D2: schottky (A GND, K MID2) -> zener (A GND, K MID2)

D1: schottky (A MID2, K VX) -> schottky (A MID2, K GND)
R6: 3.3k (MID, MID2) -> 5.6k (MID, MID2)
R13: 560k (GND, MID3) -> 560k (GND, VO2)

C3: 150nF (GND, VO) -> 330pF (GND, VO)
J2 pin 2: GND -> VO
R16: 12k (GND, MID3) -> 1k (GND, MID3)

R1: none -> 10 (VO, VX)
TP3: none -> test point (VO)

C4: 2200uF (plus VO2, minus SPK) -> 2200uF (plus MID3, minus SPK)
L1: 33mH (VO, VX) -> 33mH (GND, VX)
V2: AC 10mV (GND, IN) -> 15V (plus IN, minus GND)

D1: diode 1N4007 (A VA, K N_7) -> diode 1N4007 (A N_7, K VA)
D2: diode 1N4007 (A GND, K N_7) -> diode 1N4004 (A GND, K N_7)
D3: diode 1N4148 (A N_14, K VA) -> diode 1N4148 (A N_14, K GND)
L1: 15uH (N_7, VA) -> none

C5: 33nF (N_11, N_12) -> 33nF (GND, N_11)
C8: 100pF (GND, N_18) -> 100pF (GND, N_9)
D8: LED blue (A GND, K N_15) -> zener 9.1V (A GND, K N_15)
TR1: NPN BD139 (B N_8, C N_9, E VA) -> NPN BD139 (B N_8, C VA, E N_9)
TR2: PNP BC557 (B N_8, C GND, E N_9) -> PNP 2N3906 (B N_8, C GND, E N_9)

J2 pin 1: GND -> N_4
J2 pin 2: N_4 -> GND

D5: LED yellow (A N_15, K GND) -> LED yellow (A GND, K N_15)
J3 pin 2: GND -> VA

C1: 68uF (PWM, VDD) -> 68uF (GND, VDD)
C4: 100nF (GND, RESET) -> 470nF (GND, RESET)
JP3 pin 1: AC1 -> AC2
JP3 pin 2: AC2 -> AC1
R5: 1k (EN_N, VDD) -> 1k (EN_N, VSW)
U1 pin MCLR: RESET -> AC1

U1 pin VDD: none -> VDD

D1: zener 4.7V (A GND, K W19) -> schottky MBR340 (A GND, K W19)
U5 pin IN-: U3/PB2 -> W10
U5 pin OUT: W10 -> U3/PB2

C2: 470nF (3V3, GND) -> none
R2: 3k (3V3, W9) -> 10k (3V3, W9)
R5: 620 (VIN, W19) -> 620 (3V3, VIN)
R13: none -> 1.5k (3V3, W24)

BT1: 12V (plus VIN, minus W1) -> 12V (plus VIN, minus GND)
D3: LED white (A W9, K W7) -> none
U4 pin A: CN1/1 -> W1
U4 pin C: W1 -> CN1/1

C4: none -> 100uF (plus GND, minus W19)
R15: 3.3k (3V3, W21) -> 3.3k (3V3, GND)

* * *

WORK REQUIRED —
Copy out the entire listing above exactly.

WORKED SOLUTION —
D2: schottky (A GND, K MID2) -> zener (A GND, K MID2)

D1: schottky (A MID2, K VX) -> schottky (A MID2, K GND)
R6: 3.3k (MID, MID2) -> 5.6k (MID, MID2)
R13: 560k (GND, MID3) -> 560k (GND, VO2)

C3: 150nF (GND, VO) -> 330pF (GND, VO)
J2 pin 2: GND -> VO
R16: 12k (GND, MID3) -> 1k (GND, MID3)

R1: none -> 10 (VO, VX)
TP3: none -> test point (VO)

C4: 2200uF (plus VO2, minus SPK) -> 2200uF (plus MID3, minus SPK)
L1: 33mH (VO, VX) -> 33mH (GND, VX)
V2: AC 10mV (GND, IN) -> 15V (plus IN, minus GND)

D1: diode 1N4007 (A VA, K N_7) -> diode 1N4007 (A N_7, K VA)
D2: diode 1N4007 (A GND, K N_7) -> diode 1N4004 (A GND, K N_7)
D3: diode 1N4148 (A N_14, K VA) -> diode 1N4148 (A N_14, K GND)
L1: 15uH (N_7, VA) -> none

C5: 33nF (N_11, N_12) -> 33nF (GND, N_11)
C8: 100pF (GND, N_18) -> 100pF (GND, N_9)
D8: LED blue (A GND, K N_15) -> zener 9.1V (A GND, K N_15)
TR1: NPN BD139 (B N_8, C N_9, E VA) -> NPN BD139 (B N_8, C VA, E N_9)
TR2: PNP BC557 (B N_8, C GND, E N_9) -> PNP 2N3906 (B N_8, C GND, E N_9)

J2 pin 1: GND -> N_4
J2 pin 2: N_4 -> GND

D5: LED yellow (A N_15, K GND) -> LED yellow (A GND, K N_15)
J3 pin 2: GND -> VA

C1: 68uF (PWM, VDD) -> 68uF (GND, VDD)
C4: 100nF (GND, RESET) -> 470nF (GND, RESET)
JP3 pin 1: AC1 -> AC2
JP3 pin 2: AC2 -> AC1
R5: 1k (EN_N, VDD) -> 1k (EN_N, VSW)
U1 pin MCLR: RESET -> AC1

U1 pin VDD: none -> VDD

D1: zener 4.7V (A GND, K W19) -> schottky MBR340 (A GND, K W19)
U5 pin IN-: U3/PB2 -> W10
U5 pin OUT: W10 -> U3/PB2

C2: 470nF (3V3, GND) -> none
R2: 3k (3V3, W9) -> 10k (3V3, W9)
R5: 620 (VIN, W19) -> 620 (3V3, VIN)
R13: none -> 1.5k (3V3, W24)

BT1: 12V (plus VIN, minus W1) -> 12V (plus VIN, minus GND)
D3: LED white (A W9, K W7) -> none
U4 pin A: CN1/1 -> W1
U4 pin C: W1 -> CN1/1

C4: none -> 100uF (plus GND, minus W19)
R15: 3.3k (3V3, W21) -> 3.3k (3V3, GND)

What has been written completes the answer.